▶ [Assignment]:
A stretch of the entries below is to be set down exactly, running from the line with "(333, 513) = (146, 337): yellow" through the line with "(781, 378) = (566, 424): grey", both included, and no other line.

▶ [Dataset extract]:
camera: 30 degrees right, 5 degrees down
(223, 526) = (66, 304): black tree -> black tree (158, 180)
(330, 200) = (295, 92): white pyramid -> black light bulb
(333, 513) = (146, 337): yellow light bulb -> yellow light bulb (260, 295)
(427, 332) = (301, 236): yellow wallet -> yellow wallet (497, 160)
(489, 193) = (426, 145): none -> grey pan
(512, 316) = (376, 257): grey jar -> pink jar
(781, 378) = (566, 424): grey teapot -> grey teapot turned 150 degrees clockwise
* * *
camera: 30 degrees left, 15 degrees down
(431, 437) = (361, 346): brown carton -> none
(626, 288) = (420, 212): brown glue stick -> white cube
---
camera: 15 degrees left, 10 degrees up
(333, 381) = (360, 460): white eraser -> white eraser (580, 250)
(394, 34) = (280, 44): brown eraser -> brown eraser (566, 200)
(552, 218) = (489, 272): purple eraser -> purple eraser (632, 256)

▶ [Exercise solution]:
(333, 513) = (146, 337): yellow light bulb -> yellow light bulb (260, 295)
(427, 332) = (301, 236): yellow wallet -> yellow wallet (497, 160)
(489, 193) = (426, 145): none -> grey pan
(512, 316) = (376, 257): grey jar -> pink jar
(781, 378) = (566, 424): grey teapot -> grey teapot turned 150 degrees clockwise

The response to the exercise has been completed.